* **AVAILABLE RECORDS**:
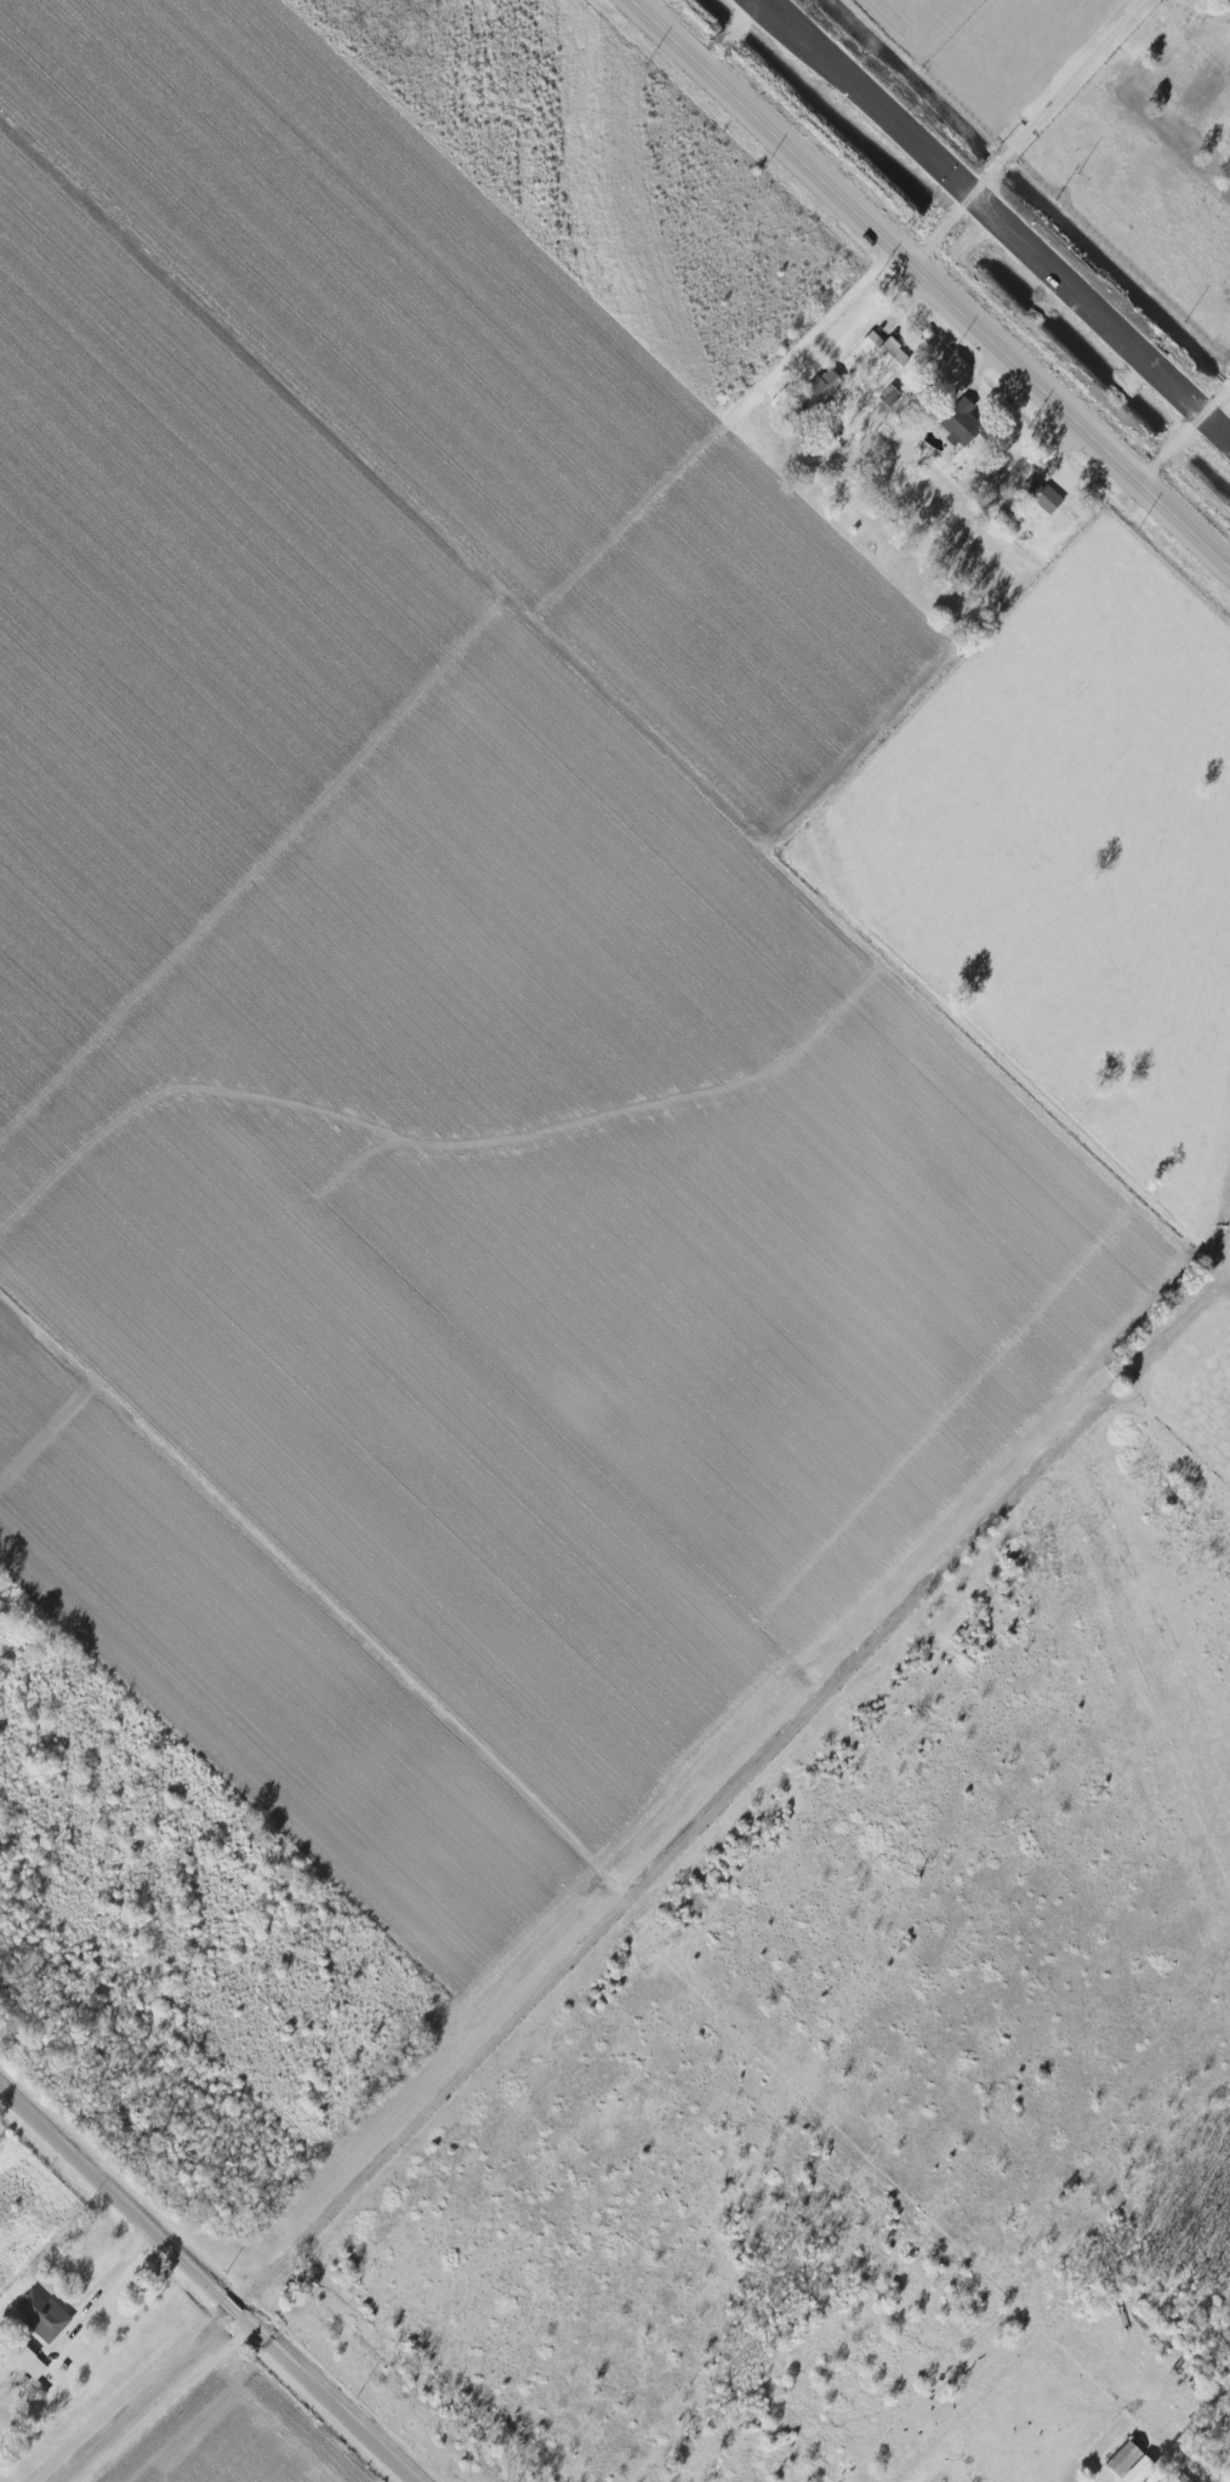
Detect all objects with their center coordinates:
road: (1024, 136)
road: (925, 291)
road: (825, 318)
building: (882, 352)
building: (817, 383)
building: (886, 397)
building: (955, 420)
road: (1181, 436)
building: (1039, 496)
road: (115, 2271)
road: (210, 2281)
building: (38, 2316)
building: (22, 2366)
building: (1125, 2463)

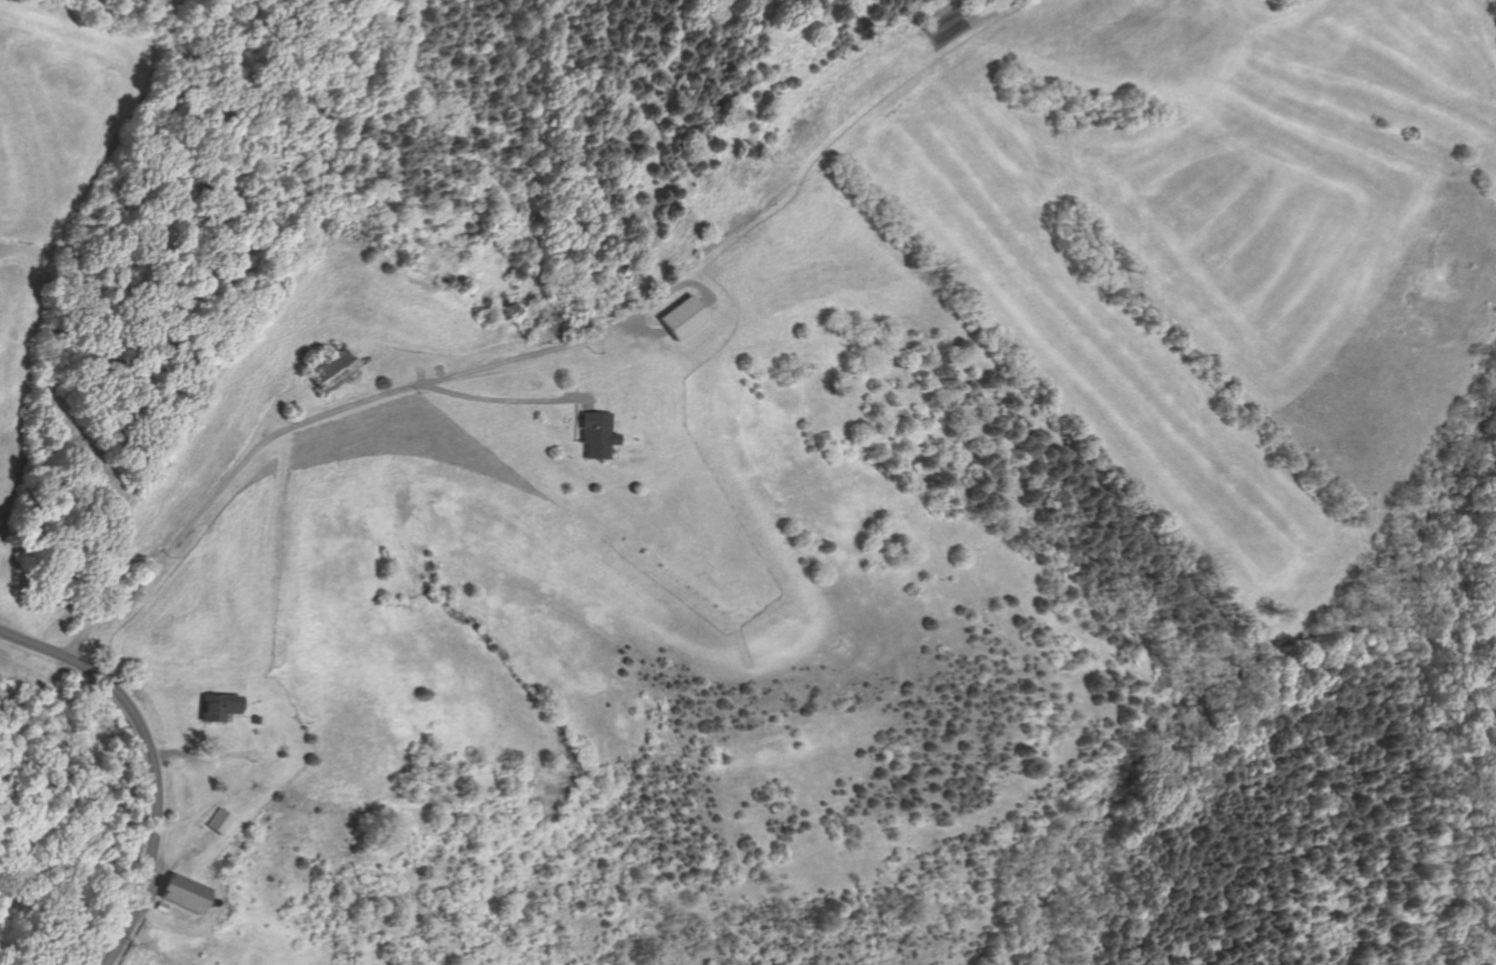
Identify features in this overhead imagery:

* **WHAT YOU SHOULD DO**:
Reproduce the material word for word, pictures excluded.

* **RESPONSE AREA**:
Detect all objects with their center coordinates:
road: (1024, 136)
road: (925, 291)
road: (825, 318)
building: (882, 352)
building: (817, 383)
building: (886, 397)
building: (955, 420)
road: (1181, 436)
building: (1039, 496)
road: (115, 2271)
road: (210, 2281)
building: (38, 2316)
building: (22, 2366)
building: (1125, 2463)

Identify features in this overhead imagery:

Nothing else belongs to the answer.